Material for this exercise below:
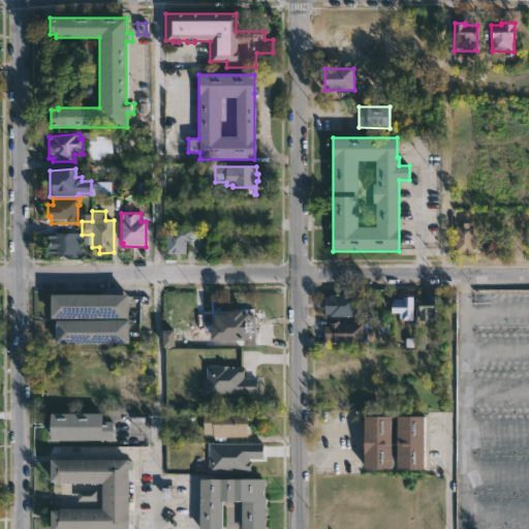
[(473,226),(472,254),(456,252),(456,225),(473,226)]
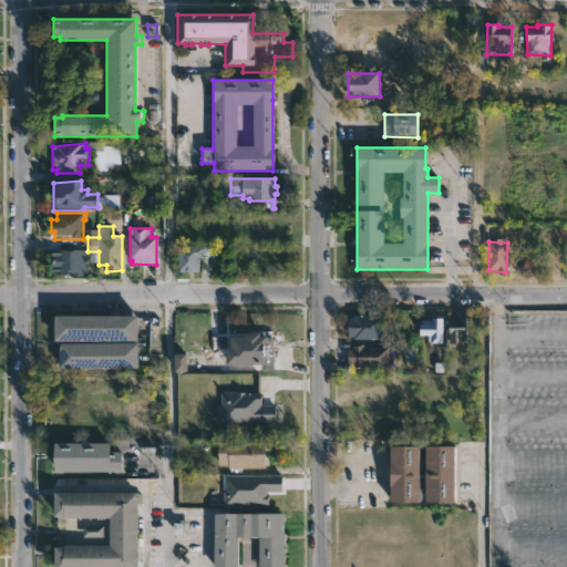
[(188,246),(204,247),(203,257),(199,257),(198,271),(177,270),(178,246),(183,247),(183,244),(188,244),(188,246)]
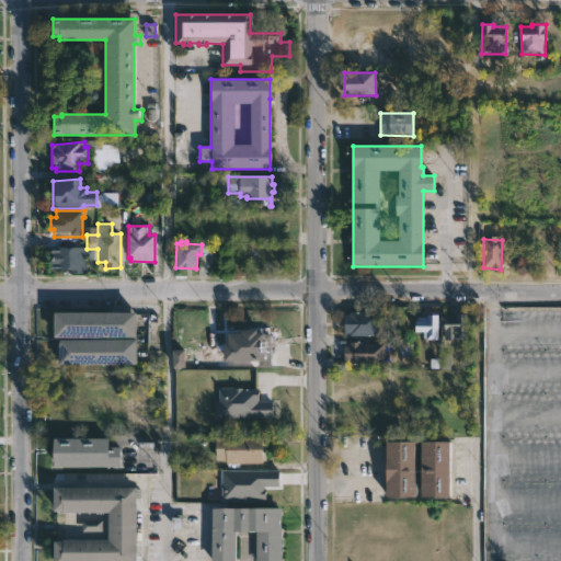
[(86,248),(86,271),(82,271),(82,273),(71,273),(71,271),(57,271),(58,266),(50,265),(50,251),(57,251),(57,247),(86,248)]
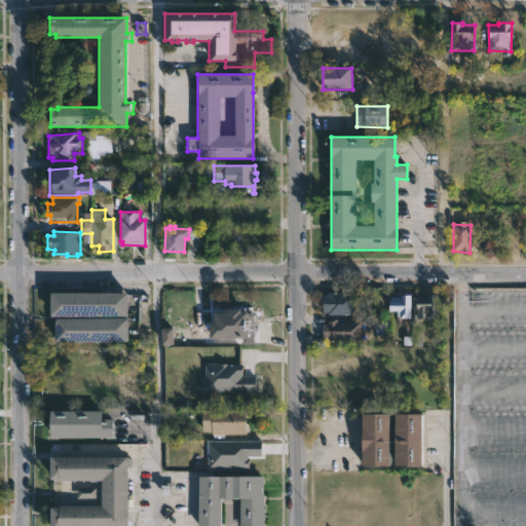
[(127,313),(48,313),(48,290),(126,289),(127,313)]
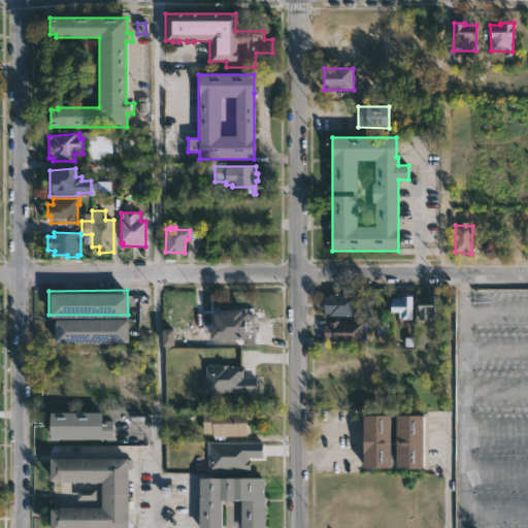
[(357,292),(357,315),(329,315),(329,312),(324,312),(324,294),(328,294),(328,292),(357,292)]
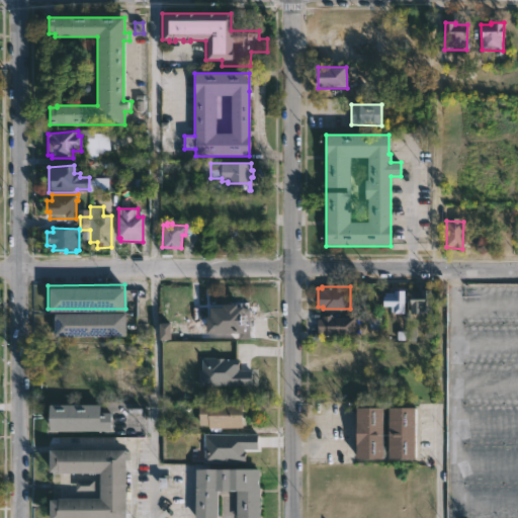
[(431,287),(431,311),(412,311),(412,303),(409,303),(409,293),(413,293),(413,288),(431,287)]
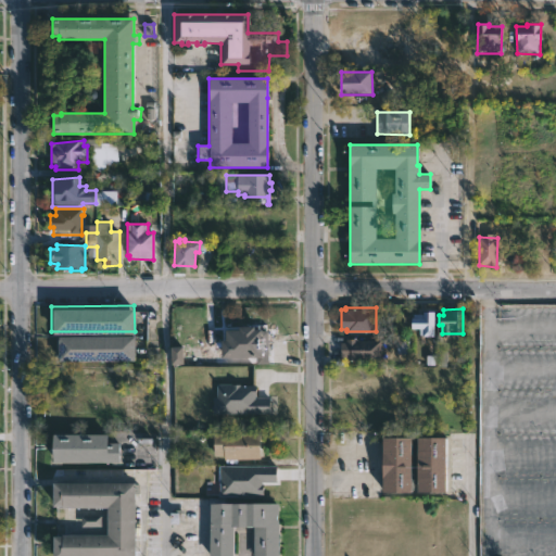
[(436,310),(436,335),(420,335),(420,327),(412,327),(412,315),(414,315),(414,312),(424,312),(424,310),(436,310)]
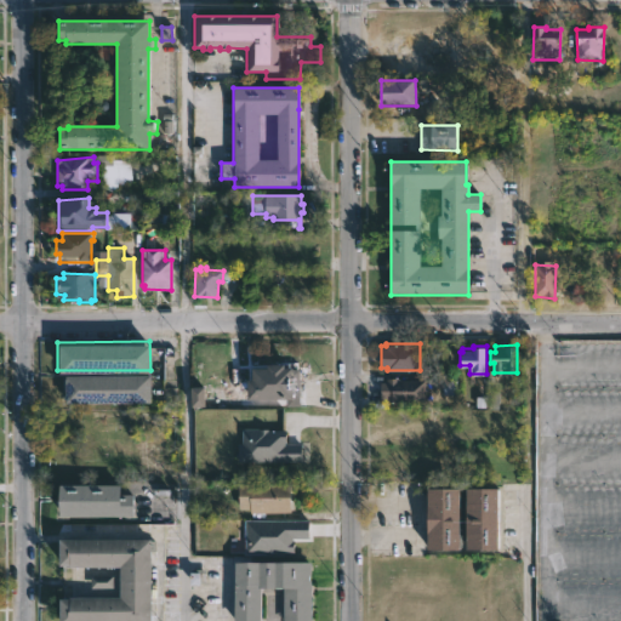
[(281,362),(281,365),(300,366),(300,404),(271,405),(271,398),(245,398),(246,376),(250,376),(250,365),(266,365),(267,368),(267,362),(281,362)]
End of Material for this exercise.
Problem statement -
Beginning with the line that contains "[(127,313),(48,313),(48,290),(126,289),(127,313)]" and ending with the final line of the entries, every line must be copied exactly; the pictures must not.

Result below -
[(127,313),(48,313),(48,290),(126,289),(127,313)]
[(357,292),(357,315),(329,315),(329,312),(324,312),(324,294),(328,294),(328,292),(357,292)]
[(431,287),(431,311),(412,311),(412,303),(409,303),(409,293),(413,293),(413,288),(431,287)]
[(436,310),(436,335),(420,335),(420,327),(412,327),(412,315),(414,315),(414,312),(424,312),(424,310),(436,310)]
[(281,362),(281,365),(300,366),(300,404),(271,405),(271,398),(245,398),(246,376),(250,376),(250,365),(266,365),(267,368),(267,362),(281,362)]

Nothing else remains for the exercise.